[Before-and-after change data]
- - - - -

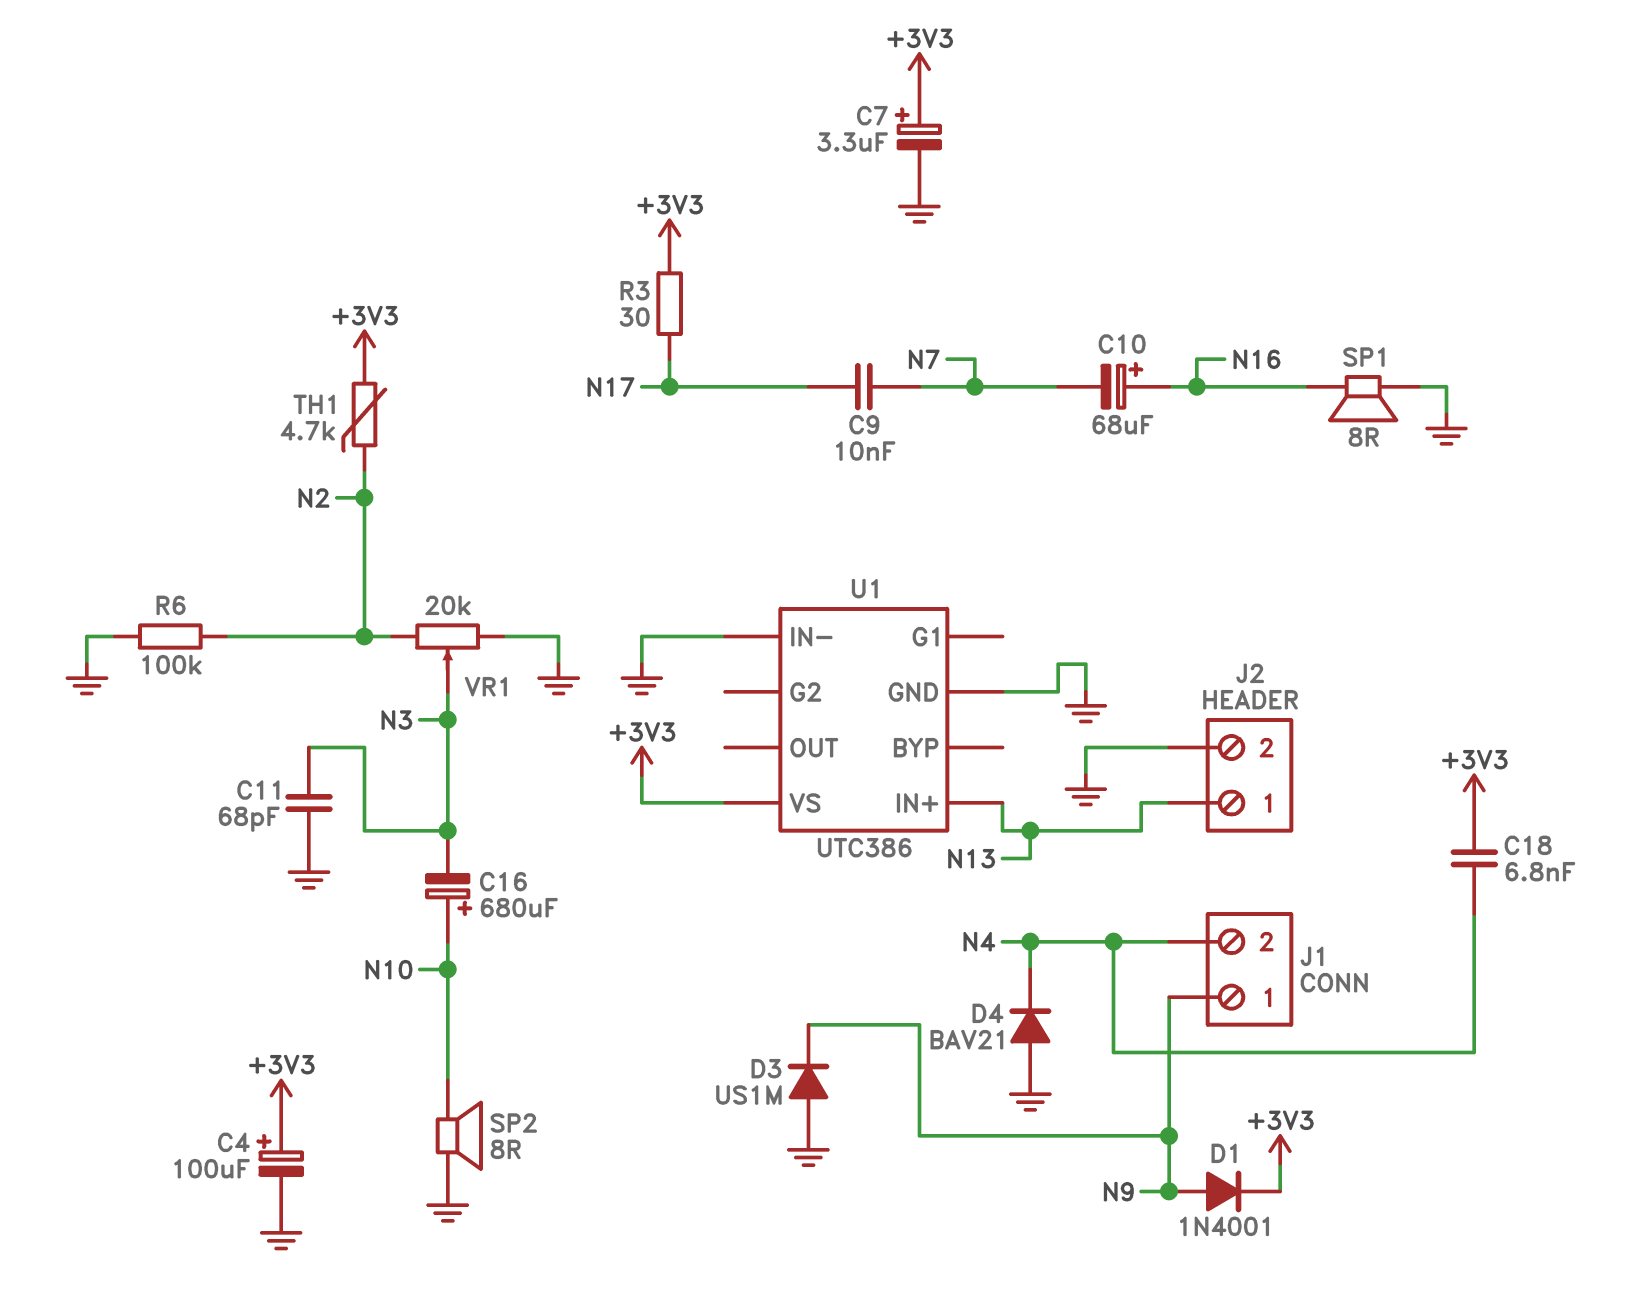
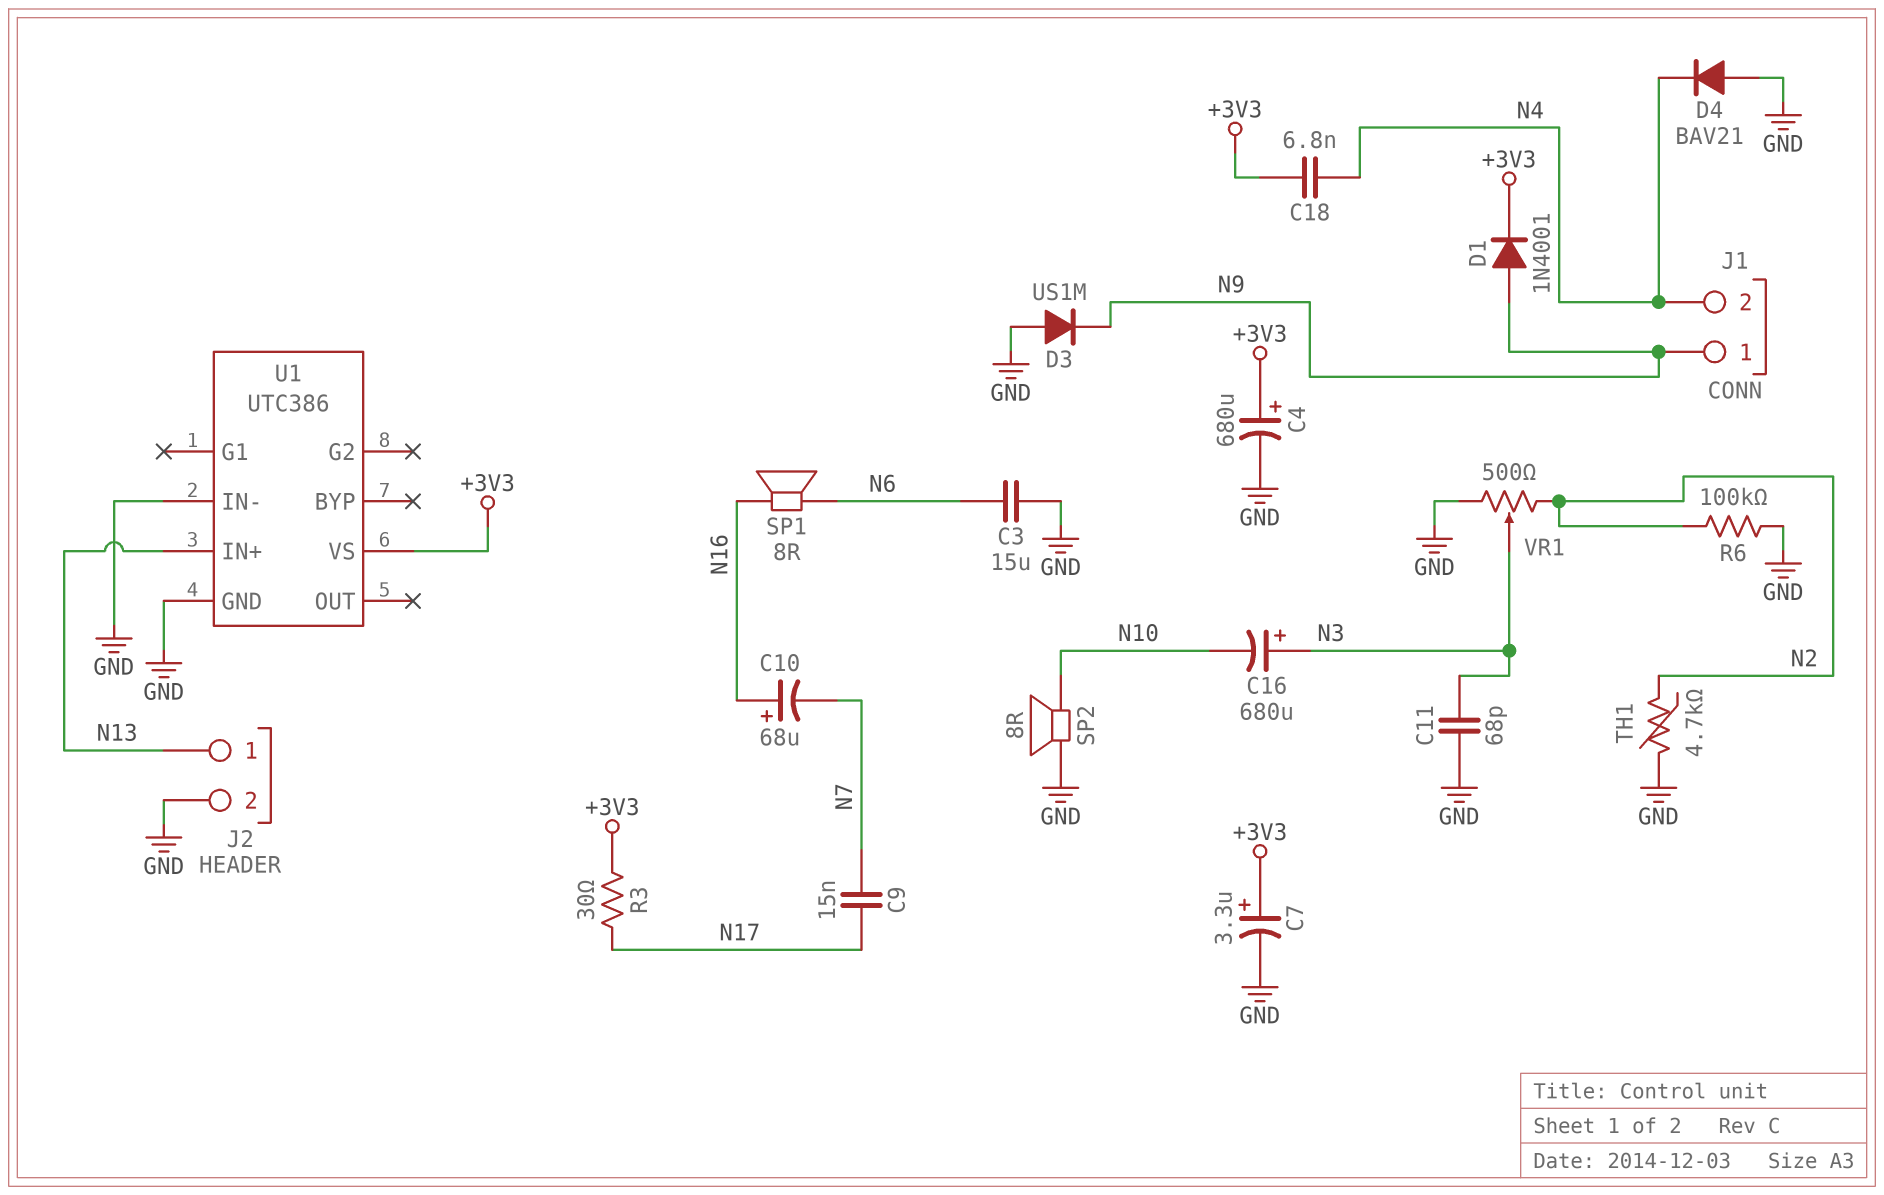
C3: none -> 15uF (GND, N6)
C4: 100uF (plus +3V3, minus GND) -> 680uF (plus +3V3, minus GND)
C9: 10nF (N7, N17) -> 15nF (N7, N17)
C16: 680uF (plus N10, minus N3) -> 680uF (plus N3, minus N10)
SP1: speaker 8R (GND, N16) -> speaker 8R (N6, N16)
TH1: 4.7k (+3V3, N2) -> 4.7k (GND, N2)
VR1: 20k (GND, N2, wiper N3) -> 500 (GND, N2, wiper N3)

- - - - -

Your copy of the entries should be exact and free of pictures.

C3: none -> 15uF (GND, N6)
C4: 100uF (plus +3V3, minus GND) -> 680uF (plus +3V3, minus GND)
C9: 10nF (N7, N17) -> 15nF (N7, N17)
C16: 680uF (plus N10, minus N3) -> 680uF (plus N3, minus N10)
SP1: speaker 8R (GND, N16) -> speaker 8R (N6, N16)
TH1: 4.7k (+3V3, N2) -> 4.7k (GND, N2)
VR1: 20k (GND, N2, wiper N3) -> 500 (GND, N2, wiper N3)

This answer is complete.